§ **WORK TO BE COMPLETED**
Reproduce each of the following records word for word, leaving out the pictures.

§ **AVAILABLE RECORDS**
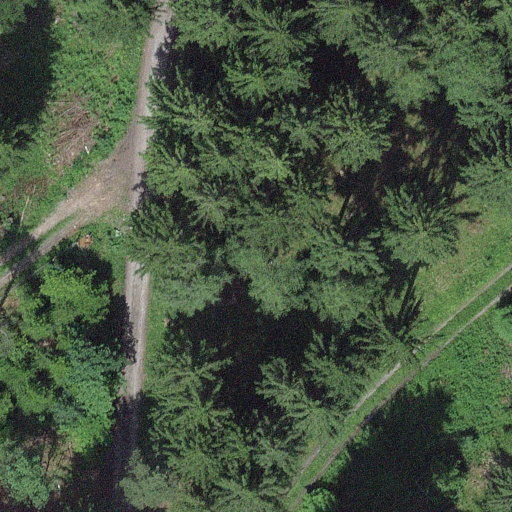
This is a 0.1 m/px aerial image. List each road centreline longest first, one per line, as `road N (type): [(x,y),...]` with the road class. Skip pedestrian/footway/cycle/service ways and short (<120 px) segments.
road 1 (track): [(186,0),(122,410),(119,511)]
road 2 (track): [(267,511),(340,426),(511,273)]
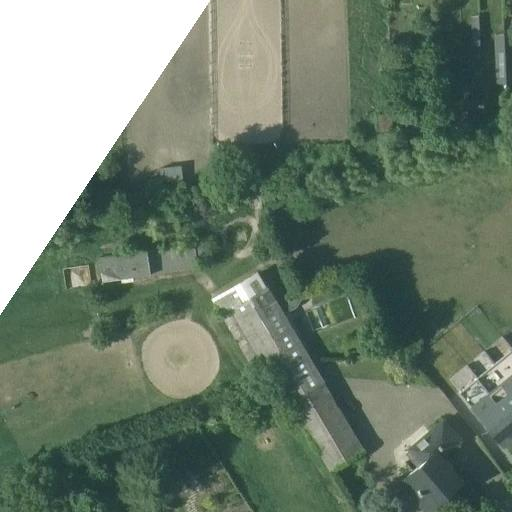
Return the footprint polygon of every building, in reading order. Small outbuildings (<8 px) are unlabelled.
[(402,63),(391,63),(391,79),(403,78),(402,63)] [(92,277),(205,268),(203,243),(90,252),(92,277)] [(257,271),(210,299),(251,370),(253,370),(264,364),(329,473),(363,453),(364,452),(257,271)] [(511,436),(511,351),(510,349),(457,392),(501,446),(511,436)] [(424,511),(430,507),(431,508),(458,484),(449,473),(451,471),(439,458),(460,440),(442,418),(402,453),(415,467),(397,483),(423,511),(424,511)] [(83,511),(75,500),(60,511),(83,511)]
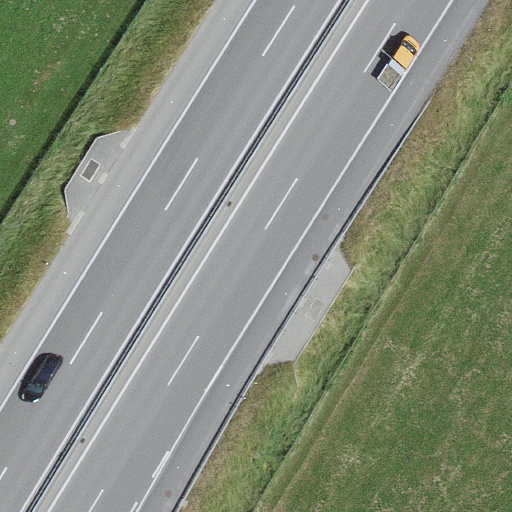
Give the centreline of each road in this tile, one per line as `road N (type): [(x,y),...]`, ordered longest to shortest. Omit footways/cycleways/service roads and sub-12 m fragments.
road 1 (motorway): [(89,511),(407,0)]
road 2 (motorway): [(296,0),(0,476)]
road 3 (motorway): [(233,0),(0,381)]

§ **TASK SOLUTION**
This is a 0.1 m/px aerial image. List each road centreline longest first, one per line, as `road N (type): [(x,y),...]` with the road class. Skip pedestrian/footway/cycle/service ways and short (<120 px) segments.
road 1 (track): [(186,0),(122,410),(119,511)]
road 2 (track): [(267,511),(340,426),(511,273)]
Return the footprint polygon of every building, in reading order. Small outbuildings (<8 px) are unlabelled.
[(402,63),(391,63),(391,79),(403,78),(402,63)] [(92,277),(205,268),(203,243),(90,252),(92,277)] [(257,271),(210,299),(251,370),(253,370),(264,364),(329,473),(363,453),(364,452),(257,271)] [(511,436),(511,351),(510,349),(457,392),(501,446),(511,436)] [(424,511),(430,507),(431,508),(458,484),(449,473),(451,471),(439,458),(460,440),(442,418),(402,453),(415,467),(397,483),(423,511),(424,511)] [(83,511),(75,500),(60,511),(83,511)]
Give the centreline of each road in this tile, one per line as `road N (type): [(x,y),...]`, ordered longest to shortest. Omit footways/cycleways/service roads and sub-12 m fragments.
road 1 (motorway): [(89,511),(407,0)]
road 2 (motorway): [(296,0),(0,476)]
road 3 (motorway): [(233,0),(0,381)]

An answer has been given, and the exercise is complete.